Task requirements: Each line from the one holding "purple semicircle: (140, 27)" to the last line below must be restated word for word, and no picture may be included.

(Shape transformation data)
···
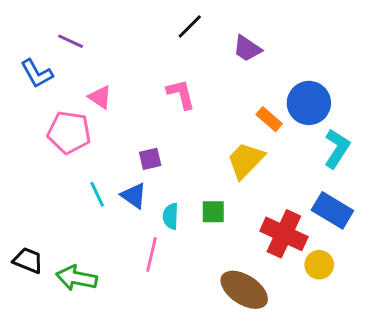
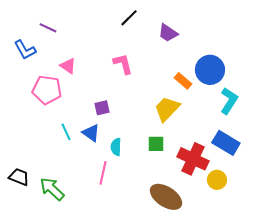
green square: (213, 212) -> (156, 144), moved
green arrow: (76, 278) -> (52, 189), turned 32

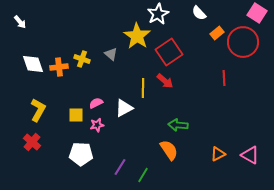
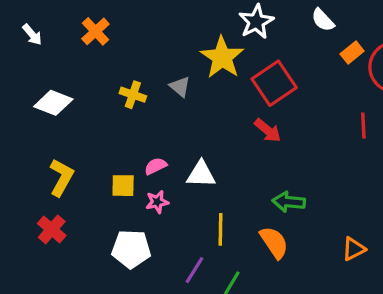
white diamond: (33, 64) -> (53, 103), turned -50
orange cross: (59, 67) -> (95, 31), moved, turned -36
yellow line: (143, 88) -> (221, 229), moved
white triangle: (124, 108) -> (201, 174), turned 30

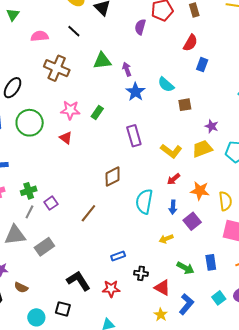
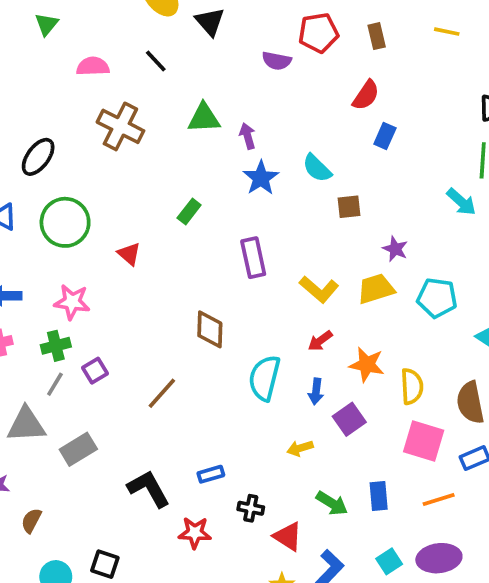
purple semicircle: (140, 27) -> (277, 61), turned -98
pink star: (70, 110) -> (72, 302), moved
brown diamond: (113, 177) -> (210, 329), turned -65
black L-shape: (79, 281) -> (149, 489), moved
brown semicircle: (21, 288) -> (31, 521), turned 88

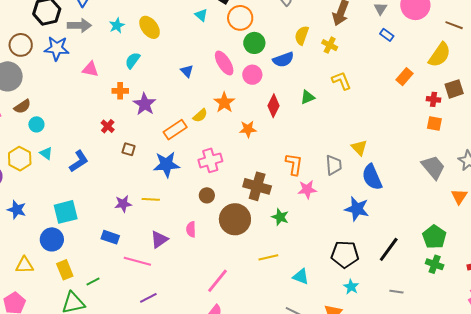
···
Exercise answer:
purple semicircle: (140, 27) -> (277, 61), turned -98
pink star: (70, 110) -> (72, 302), moved
brown diamond: (113, 177) -> (210, 329), turned -65
black L-shape: (79, 281) -> (149, 489), moved
brown semicircle: (21, 288) -> (31, 521), turned 88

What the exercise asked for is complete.